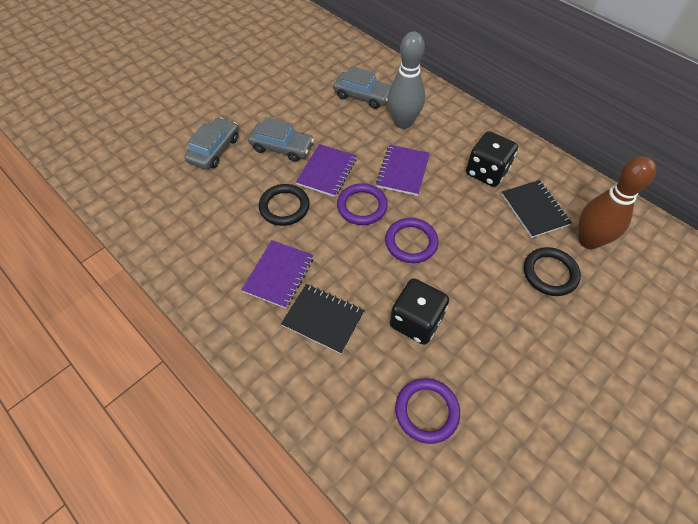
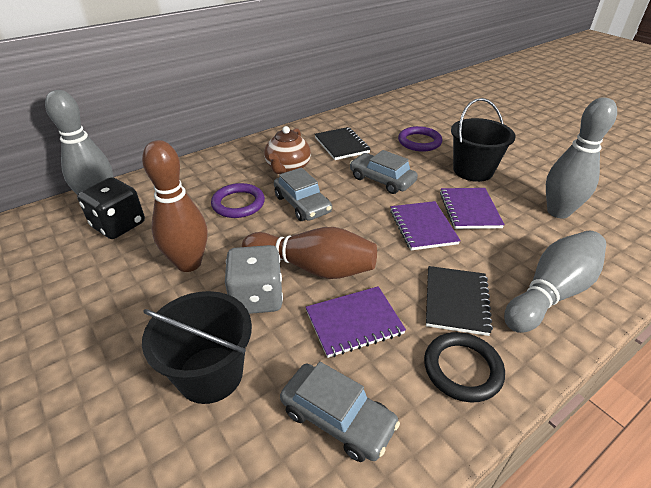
black bucket: 0 -> 2
black dice: 2 -> 1
black ring: 2 -> 1
brown bowling pin: 1 -> 2
brown teapot: 0 -> 1
grey bowling pin: 1 -> 3
grey dice: 0 -> 1
purple ring: 3 -> 2

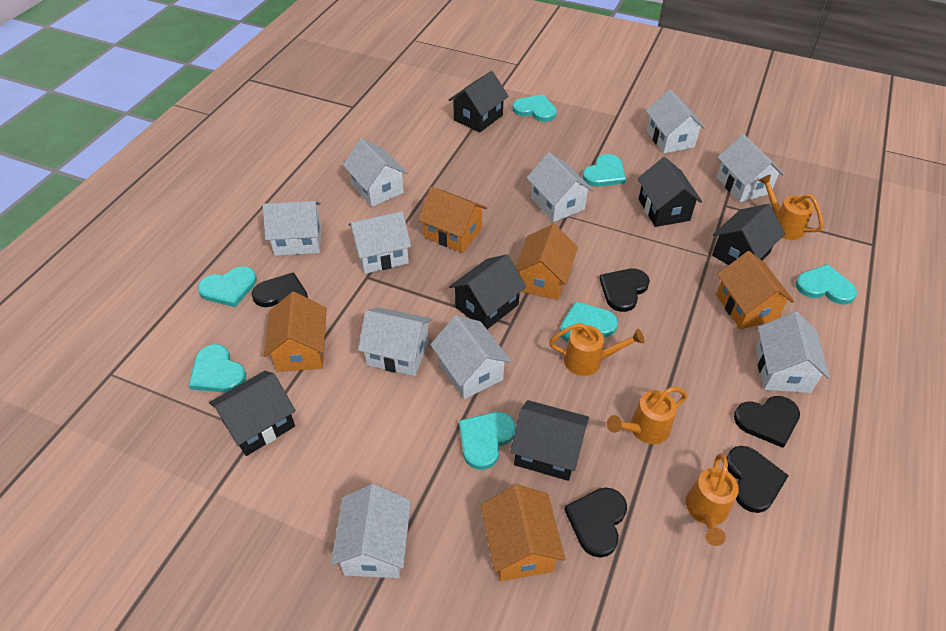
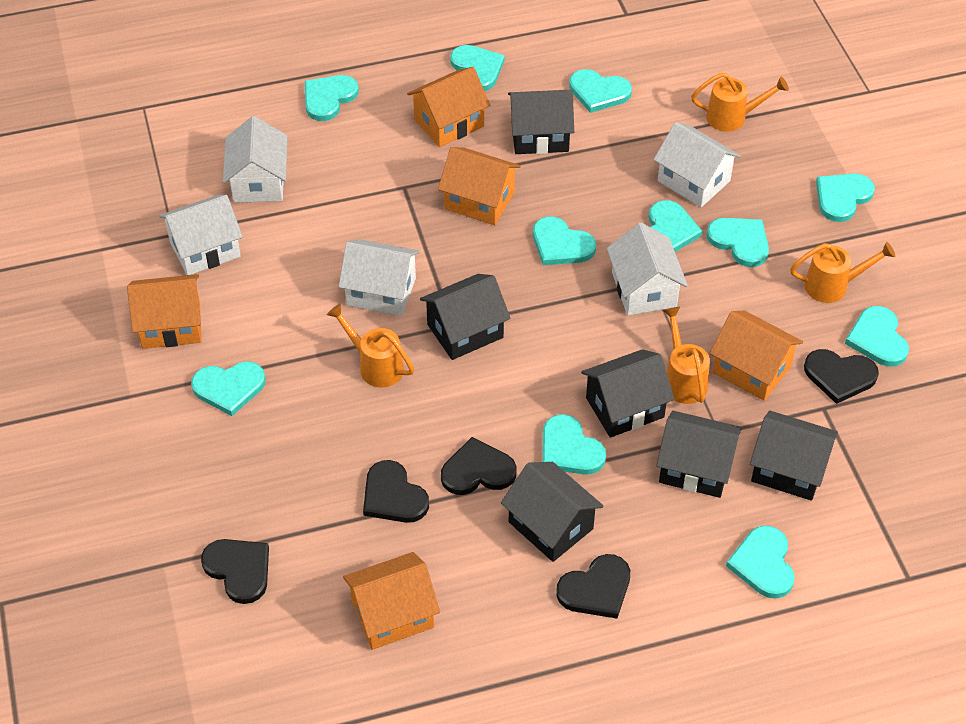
turquoise heart: 7 -> 11
white house: 10 -> 5

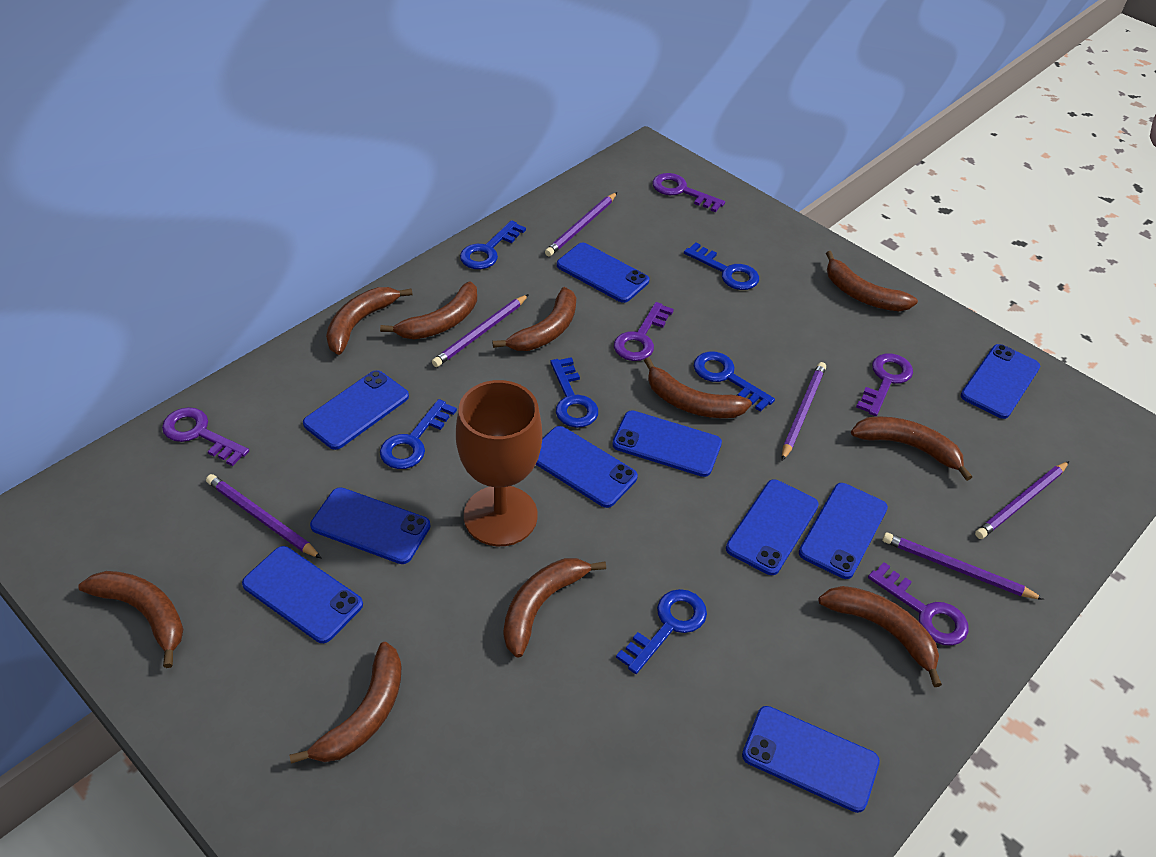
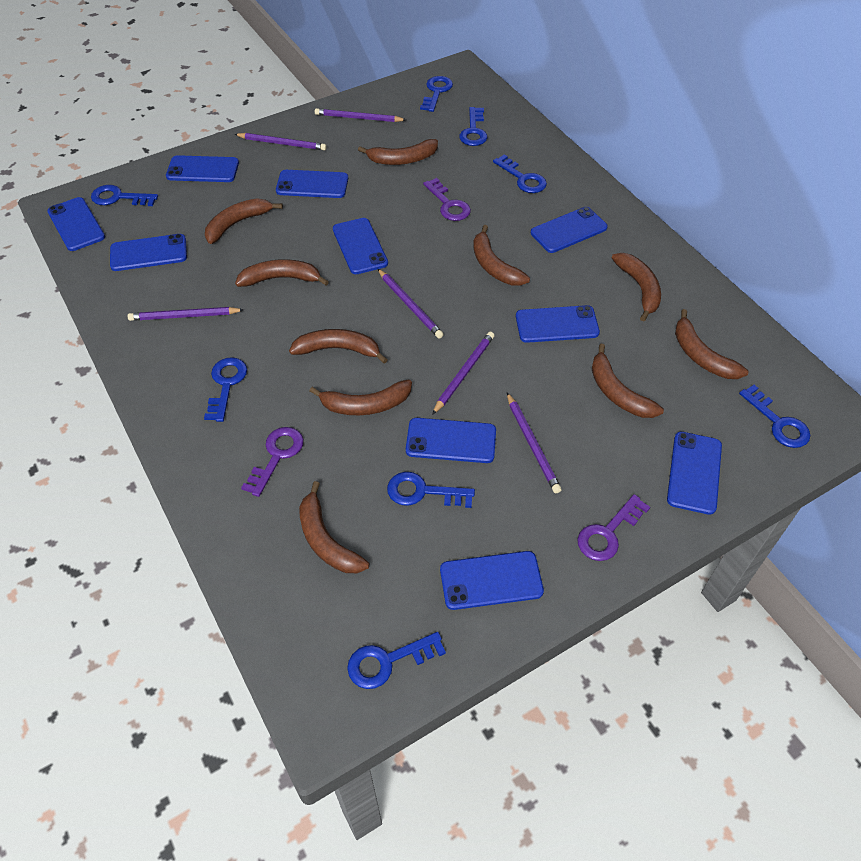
blue key: 6 -> 8
brown goblet: 1 -> 0
purple key: 5 -> 3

**ASSIGNED TASK:** Write out every line above exactly as it is, leaving out the pictures.

**OUTPUT OF THE TASK:**
black bucket: 0 -> 2
black dice: 2 -> 1
black ring: 2 -> 1
brown bowling pin: 1 -> 2
brown teapot: 0 -> 1
grey bowling pin: 1 -> 3
grey dice: 0 -> 1
purple ring: 3 -> 2

turquoise heart: 7 -> 11
white house: 10 -> 5

blue key: 6 -> 8
brown goblet: 1 -> 0
purple key: 5 -> 3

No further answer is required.